§ Stored items:
------------------------------------------------

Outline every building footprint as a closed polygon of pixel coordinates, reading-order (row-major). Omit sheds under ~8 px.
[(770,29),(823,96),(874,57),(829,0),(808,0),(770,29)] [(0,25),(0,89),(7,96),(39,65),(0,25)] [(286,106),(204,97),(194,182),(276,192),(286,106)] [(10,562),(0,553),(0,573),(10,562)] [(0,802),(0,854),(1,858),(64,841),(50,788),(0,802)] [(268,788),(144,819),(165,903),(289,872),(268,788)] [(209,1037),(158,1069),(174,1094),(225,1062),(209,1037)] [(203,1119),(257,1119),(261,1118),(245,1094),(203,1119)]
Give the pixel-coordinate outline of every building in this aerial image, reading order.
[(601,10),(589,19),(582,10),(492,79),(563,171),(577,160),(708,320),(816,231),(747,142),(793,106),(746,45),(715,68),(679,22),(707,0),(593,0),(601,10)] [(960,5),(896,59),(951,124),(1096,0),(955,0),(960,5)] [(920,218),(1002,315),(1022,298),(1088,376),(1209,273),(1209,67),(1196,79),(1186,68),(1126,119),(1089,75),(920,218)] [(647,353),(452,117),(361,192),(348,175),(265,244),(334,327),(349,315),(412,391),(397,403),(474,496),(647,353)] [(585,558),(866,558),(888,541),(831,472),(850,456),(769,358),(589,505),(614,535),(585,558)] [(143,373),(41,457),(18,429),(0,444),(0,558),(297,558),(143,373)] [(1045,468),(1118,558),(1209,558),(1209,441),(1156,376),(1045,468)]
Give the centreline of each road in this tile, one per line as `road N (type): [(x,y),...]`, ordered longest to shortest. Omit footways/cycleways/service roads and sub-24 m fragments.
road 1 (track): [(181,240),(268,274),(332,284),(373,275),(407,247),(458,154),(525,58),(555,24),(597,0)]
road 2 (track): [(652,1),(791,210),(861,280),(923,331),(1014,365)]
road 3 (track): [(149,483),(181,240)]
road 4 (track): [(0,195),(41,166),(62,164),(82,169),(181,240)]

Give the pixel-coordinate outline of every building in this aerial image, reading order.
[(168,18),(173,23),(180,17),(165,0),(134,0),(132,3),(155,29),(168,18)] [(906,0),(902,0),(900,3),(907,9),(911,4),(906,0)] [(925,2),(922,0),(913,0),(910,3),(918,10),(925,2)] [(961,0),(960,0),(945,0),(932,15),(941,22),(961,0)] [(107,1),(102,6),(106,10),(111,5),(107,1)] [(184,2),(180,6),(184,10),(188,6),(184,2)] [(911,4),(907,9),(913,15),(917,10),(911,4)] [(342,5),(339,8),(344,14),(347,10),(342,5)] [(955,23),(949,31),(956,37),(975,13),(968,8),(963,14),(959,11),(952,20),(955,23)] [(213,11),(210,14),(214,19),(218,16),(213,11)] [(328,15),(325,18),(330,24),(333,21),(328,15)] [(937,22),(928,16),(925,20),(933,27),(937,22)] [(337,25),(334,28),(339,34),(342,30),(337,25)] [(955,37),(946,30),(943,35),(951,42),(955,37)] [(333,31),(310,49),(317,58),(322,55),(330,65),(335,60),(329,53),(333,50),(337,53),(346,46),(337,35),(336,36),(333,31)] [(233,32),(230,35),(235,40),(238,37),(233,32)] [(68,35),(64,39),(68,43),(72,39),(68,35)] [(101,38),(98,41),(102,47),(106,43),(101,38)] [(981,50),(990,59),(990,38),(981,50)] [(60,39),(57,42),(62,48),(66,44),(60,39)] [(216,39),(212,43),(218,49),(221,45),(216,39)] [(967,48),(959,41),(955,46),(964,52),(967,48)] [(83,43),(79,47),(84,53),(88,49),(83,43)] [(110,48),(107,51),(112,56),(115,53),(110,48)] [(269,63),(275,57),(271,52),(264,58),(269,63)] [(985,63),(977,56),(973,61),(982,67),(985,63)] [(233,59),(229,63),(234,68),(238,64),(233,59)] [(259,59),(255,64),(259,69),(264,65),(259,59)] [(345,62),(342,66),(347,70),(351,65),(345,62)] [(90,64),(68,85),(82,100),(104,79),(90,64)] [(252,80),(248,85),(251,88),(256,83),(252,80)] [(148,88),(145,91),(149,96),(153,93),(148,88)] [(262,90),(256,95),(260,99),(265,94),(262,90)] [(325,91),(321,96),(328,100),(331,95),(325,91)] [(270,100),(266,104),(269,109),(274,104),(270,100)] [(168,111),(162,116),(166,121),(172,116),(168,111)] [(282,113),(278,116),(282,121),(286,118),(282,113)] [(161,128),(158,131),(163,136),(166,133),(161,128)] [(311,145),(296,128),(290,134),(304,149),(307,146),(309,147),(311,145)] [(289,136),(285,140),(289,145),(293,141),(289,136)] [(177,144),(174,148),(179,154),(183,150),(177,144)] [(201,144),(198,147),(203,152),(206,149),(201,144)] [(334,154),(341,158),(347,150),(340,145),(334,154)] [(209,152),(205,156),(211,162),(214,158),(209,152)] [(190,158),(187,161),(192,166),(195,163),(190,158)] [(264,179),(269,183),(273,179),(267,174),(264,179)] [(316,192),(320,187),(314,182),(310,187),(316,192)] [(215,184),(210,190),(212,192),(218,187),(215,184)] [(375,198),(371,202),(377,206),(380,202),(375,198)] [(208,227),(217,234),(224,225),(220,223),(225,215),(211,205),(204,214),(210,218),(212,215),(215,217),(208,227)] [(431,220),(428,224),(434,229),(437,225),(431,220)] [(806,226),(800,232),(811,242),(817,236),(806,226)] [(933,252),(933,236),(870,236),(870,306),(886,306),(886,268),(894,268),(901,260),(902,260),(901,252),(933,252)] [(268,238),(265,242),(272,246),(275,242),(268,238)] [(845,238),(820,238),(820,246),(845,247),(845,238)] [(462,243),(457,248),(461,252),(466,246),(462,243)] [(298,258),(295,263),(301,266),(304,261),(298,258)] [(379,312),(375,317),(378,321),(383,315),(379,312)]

------------------------------------------------

In the records above, some lines hold the word "Omit"; copy each such line.

§ Answer to this problem:
Outline every building footprint as a closed polygon of pixel coordinates, reading-order (row-major). Omit sheds under ~8 px.
Give the centreline of each road in this tile, one per line as `road N (type): [(x,y),...]`, ordered longest to shortest. Omit footways/cycleways/service roads and sub-24 m fragments.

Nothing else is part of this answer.